■ **Exercise input**
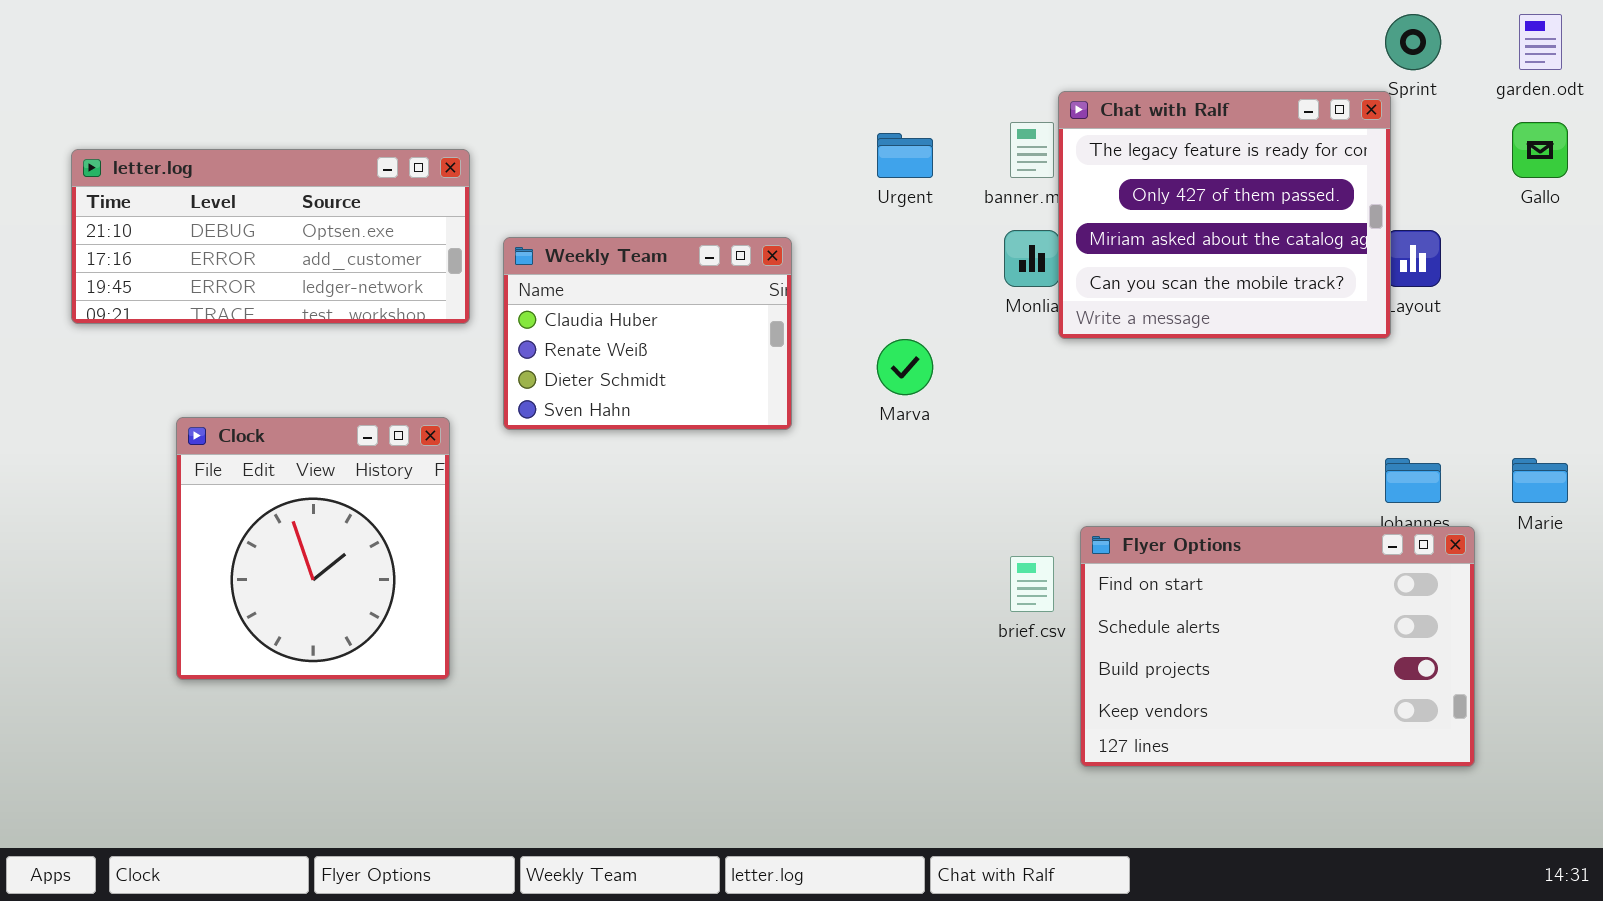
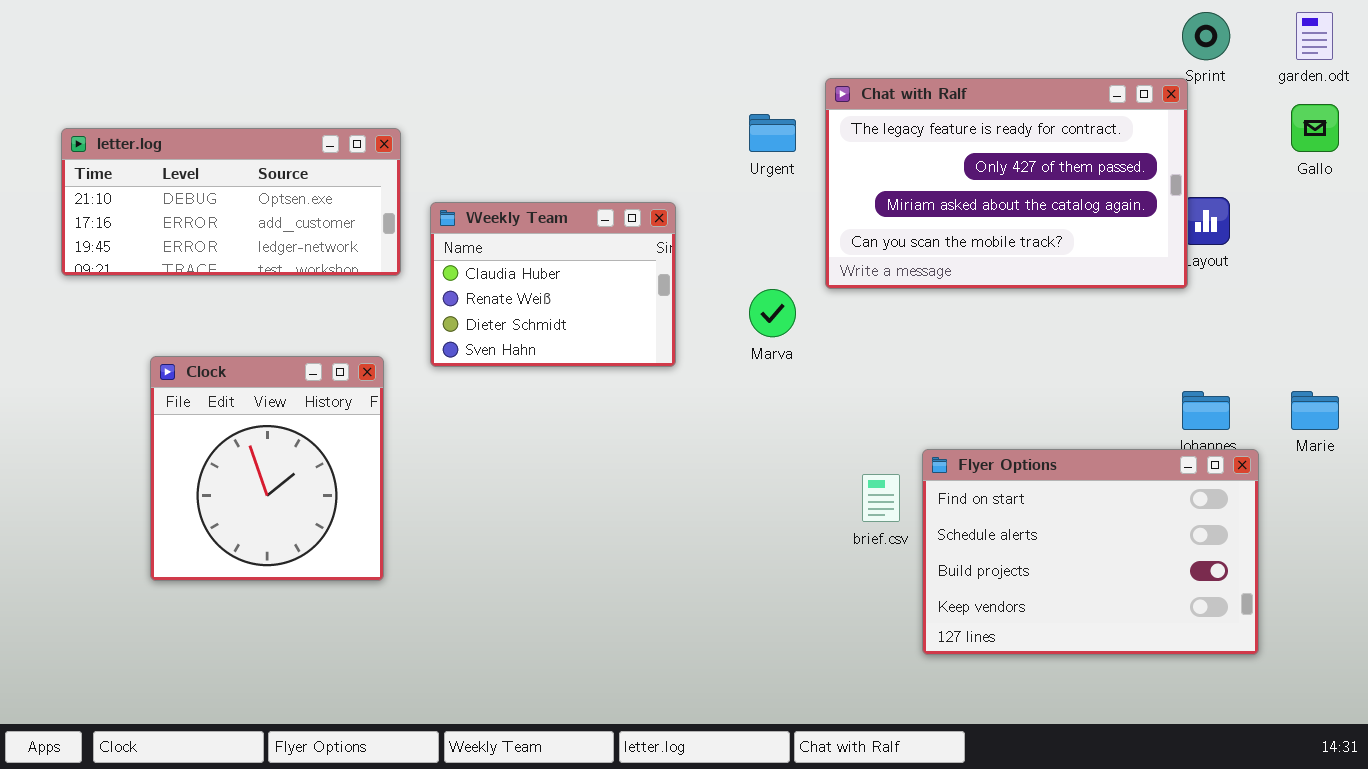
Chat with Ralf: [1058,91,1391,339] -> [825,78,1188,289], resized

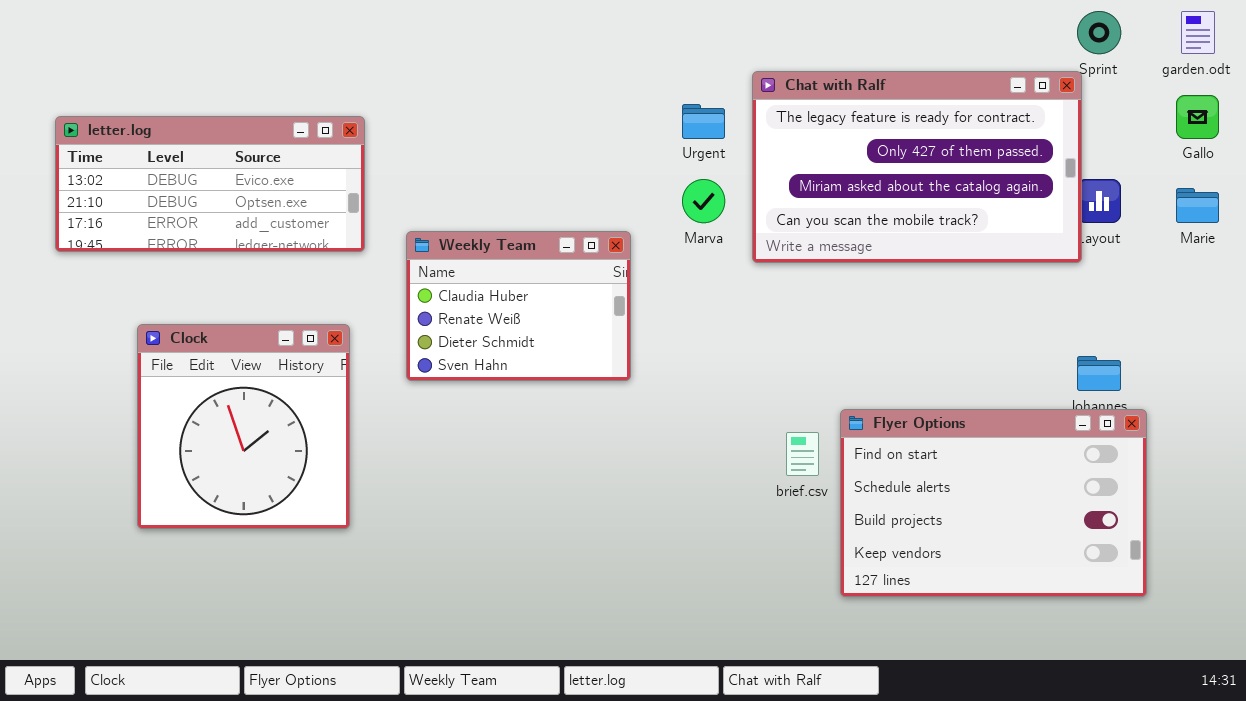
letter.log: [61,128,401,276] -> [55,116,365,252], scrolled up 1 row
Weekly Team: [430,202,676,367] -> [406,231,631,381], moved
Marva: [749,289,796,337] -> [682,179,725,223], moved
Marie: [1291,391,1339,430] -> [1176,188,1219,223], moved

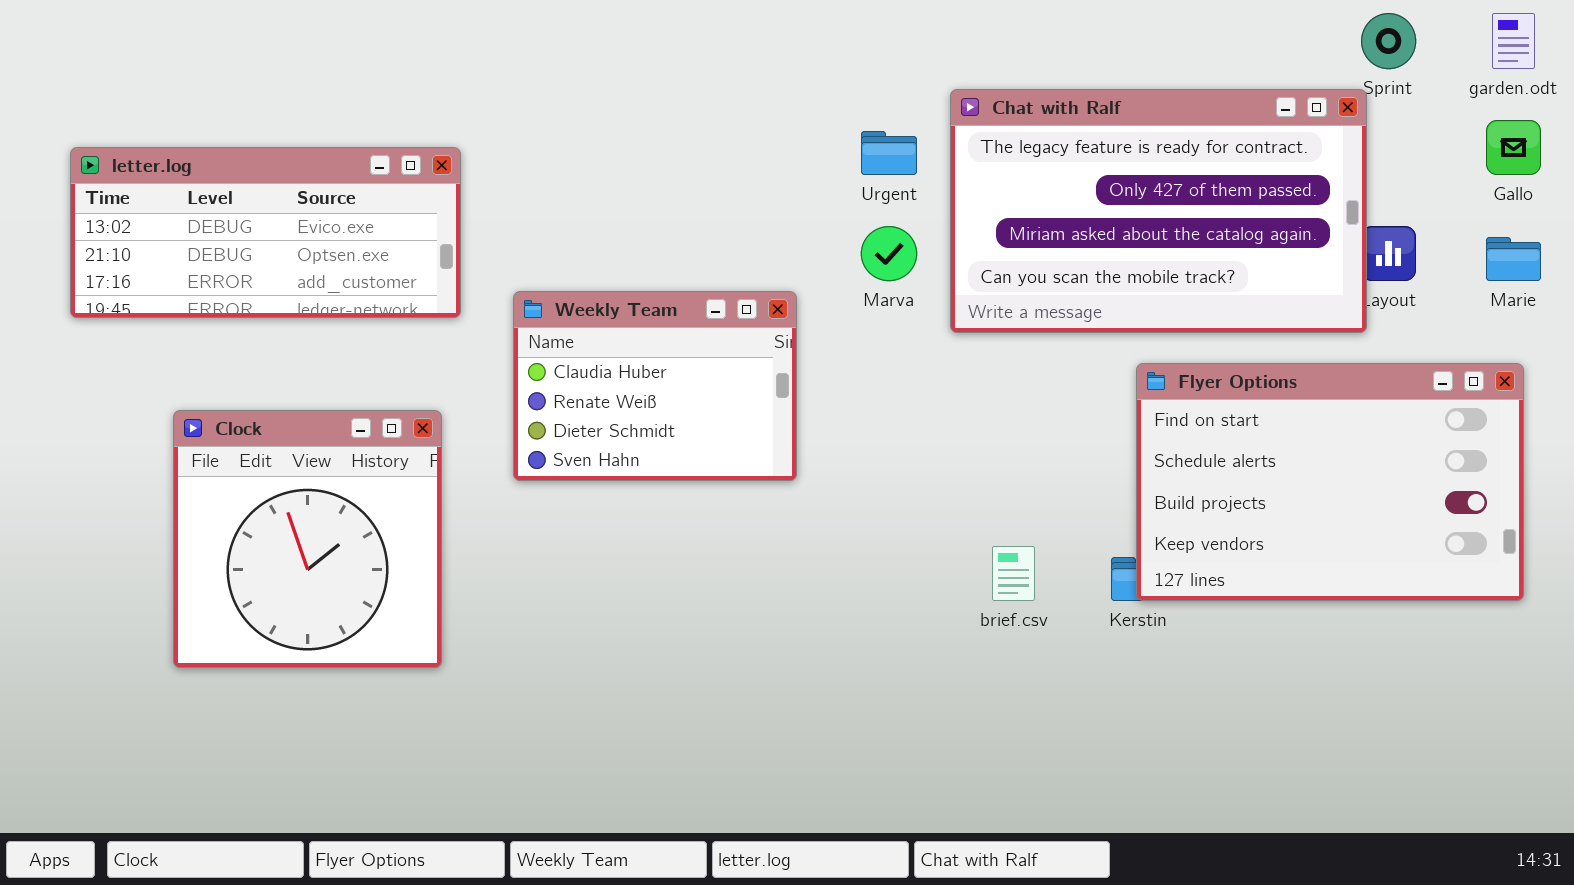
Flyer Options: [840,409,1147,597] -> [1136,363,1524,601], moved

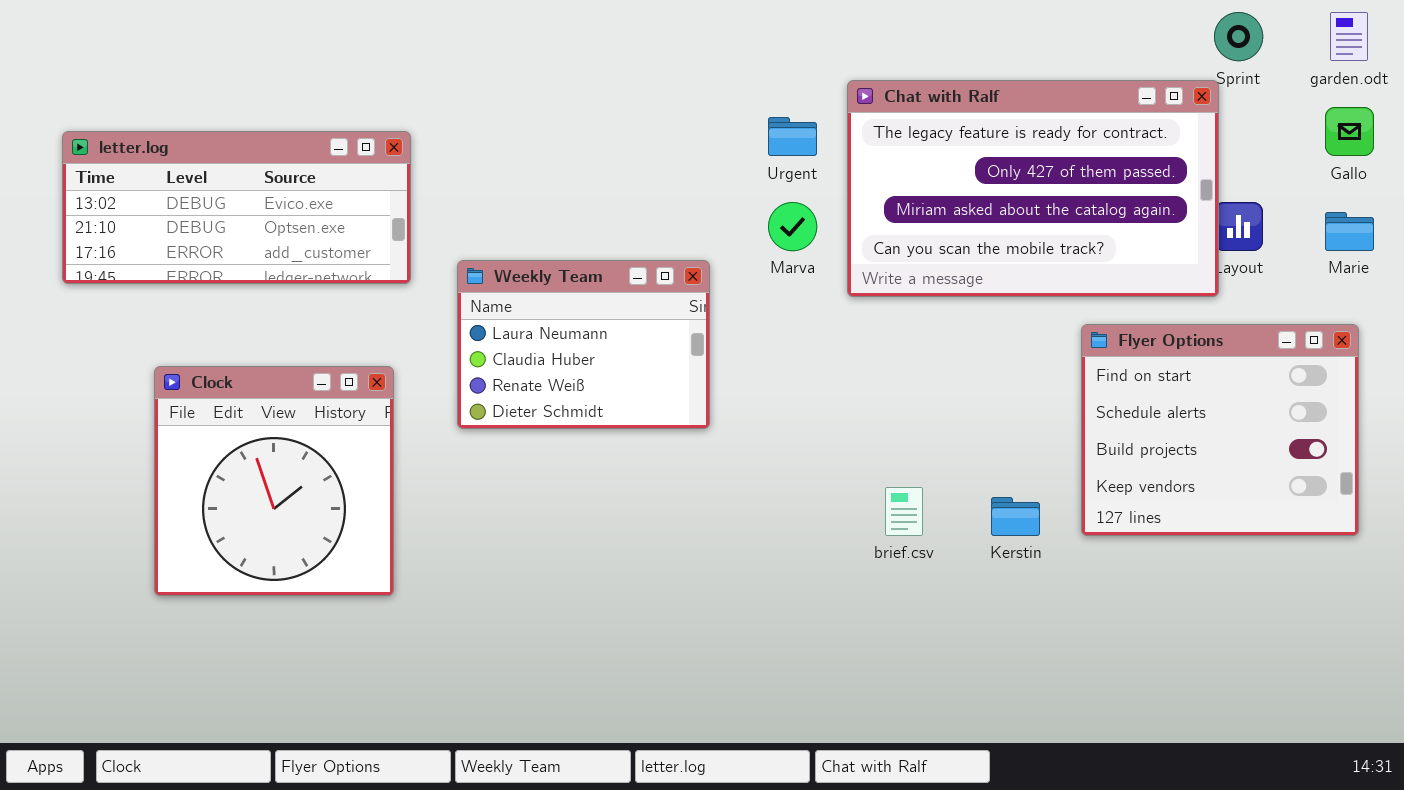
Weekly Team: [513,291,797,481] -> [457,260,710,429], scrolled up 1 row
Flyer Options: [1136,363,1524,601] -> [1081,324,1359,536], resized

==

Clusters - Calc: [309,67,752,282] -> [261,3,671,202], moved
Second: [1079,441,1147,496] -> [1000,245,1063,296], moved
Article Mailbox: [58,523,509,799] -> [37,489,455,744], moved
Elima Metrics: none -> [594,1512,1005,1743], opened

■ **What you should do**
Please write out, exactly as they appear above, only the lines in the stretch from the line with "Weekly Team: [513,291,797,481]" through the line with "Flyer Options: [1136,363,1524,601]".

■ **Written answer**
Weekly Team: [513,291,797,481] -> [457,260,710,429], scrolled up 1 row
Flyer Options: [1136,363,1524,601] -> [1081,324,1359,536], resized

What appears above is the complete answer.